# [TASK REQUIREMENTS]
Filter the records below, keeping only lines with the string "brown".

# [RECORD SET]
*** Block opens ***

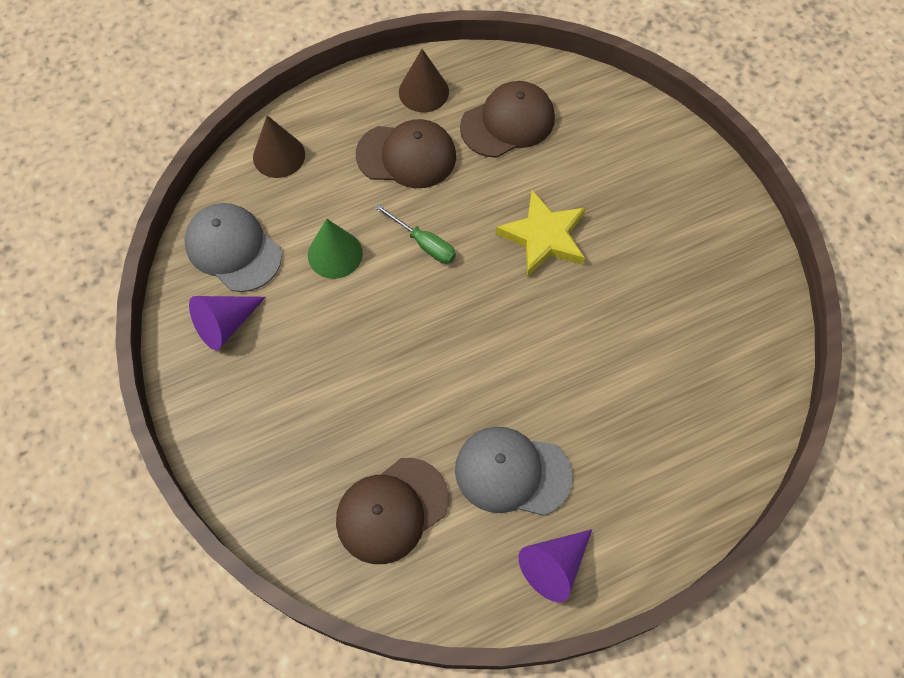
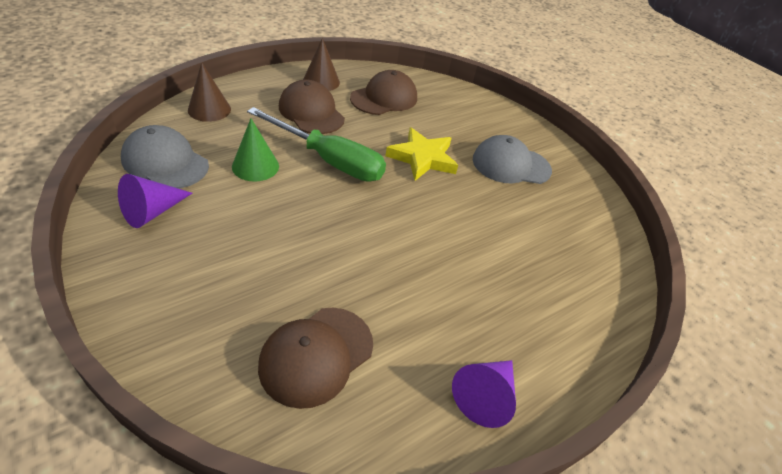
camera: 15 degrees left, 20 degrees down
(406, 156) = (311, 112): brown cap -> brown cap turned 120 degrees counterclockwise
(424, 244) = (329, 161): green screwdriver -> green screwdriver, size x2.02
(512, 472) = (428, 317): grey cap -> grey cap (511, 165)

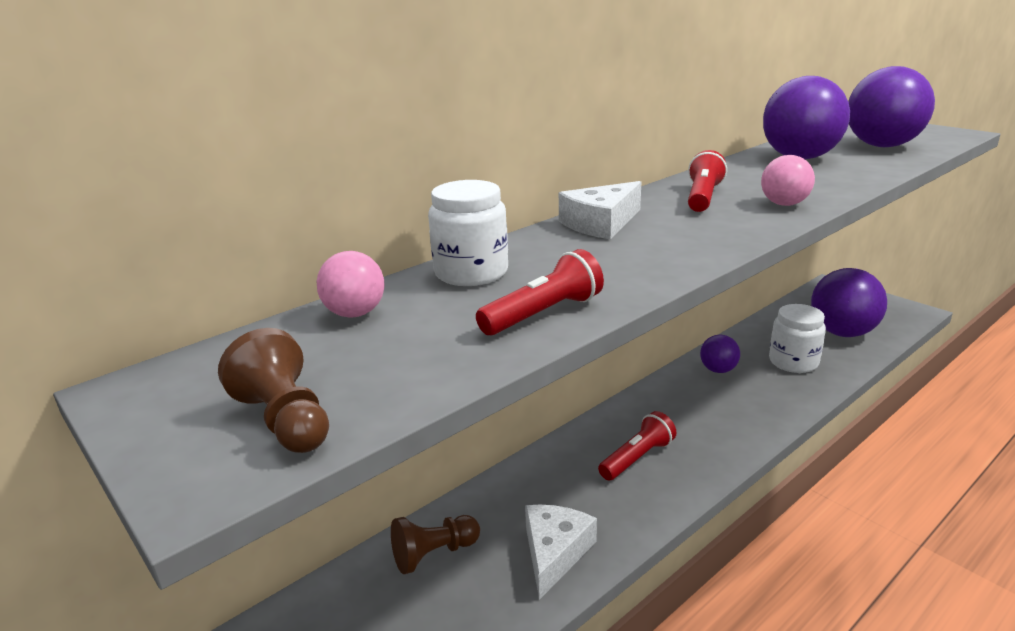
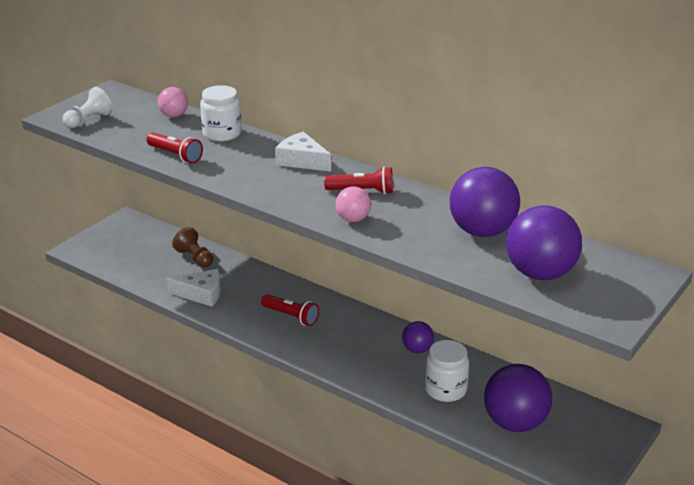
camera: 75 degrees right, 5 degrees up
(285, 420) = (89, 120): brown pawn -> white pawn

*** Block closes ***

# [EXERCISE OUTPUT]
(406, 156) = (311, 112): brown cap -> brown cap turned 120 degrees counterclockwise
(285, 420) = (89, 120): brown pawn -> white pawn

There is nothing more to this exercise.